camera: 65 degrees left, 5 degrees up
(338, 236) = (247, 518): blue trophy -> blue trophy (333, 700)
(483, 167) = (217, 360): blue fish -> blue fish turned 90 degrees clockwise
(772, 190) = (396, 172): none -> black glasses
================================
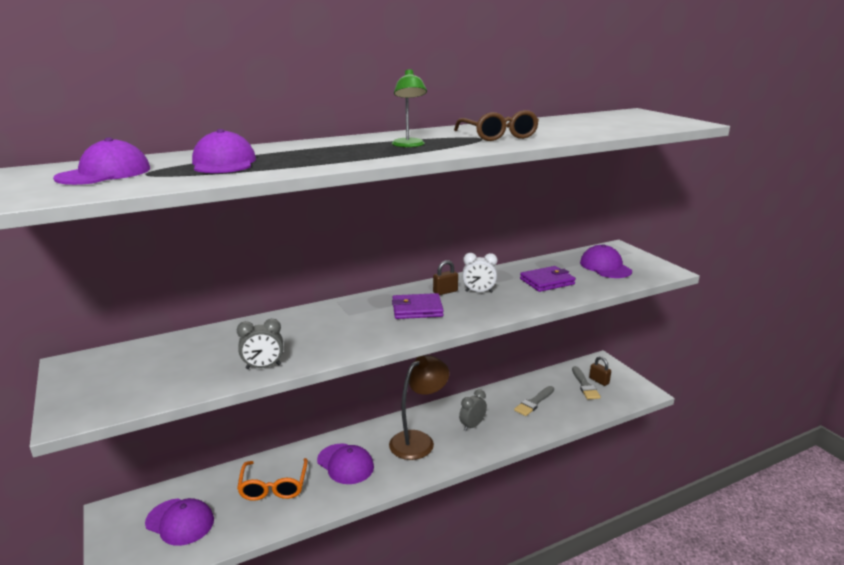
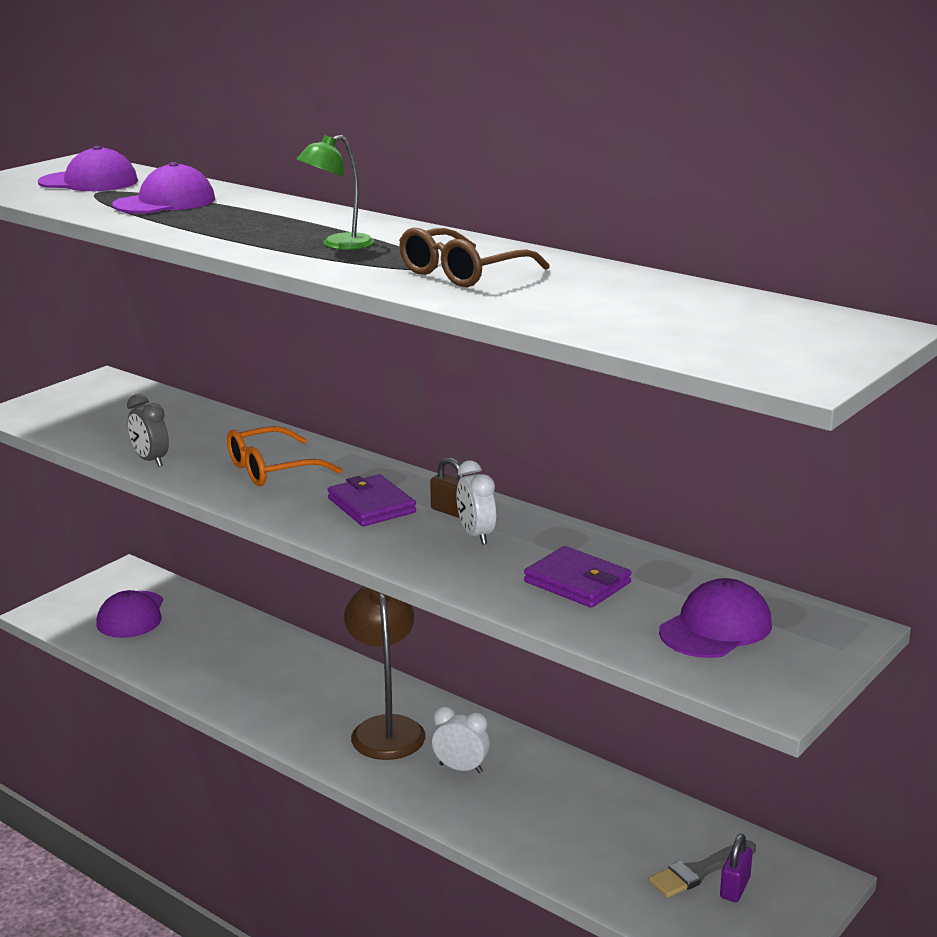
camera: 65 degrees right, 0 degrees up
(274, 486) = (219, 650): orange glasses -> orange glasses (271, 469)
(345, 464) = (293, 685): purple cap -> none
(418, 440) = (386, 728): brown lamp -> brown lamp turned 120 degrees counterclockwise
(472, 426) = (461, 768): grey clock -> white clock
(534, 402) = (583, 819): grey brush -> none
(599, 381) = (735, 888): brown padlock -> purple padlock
================================
Where a line in the records above contains the string "degrees", copy that line.

:: WRITTEN ANSWER ::
camera: 65 degrees left, 5 degrees up
(483, 167) = (217, 360): blue fish -> blue fish turned 90 degrees clockwise
camera: 65 degrees right, 0 degrees up
(418, 440) = (386, 728): brown lamp -> brown lamp turned 120 degrees counterclockwise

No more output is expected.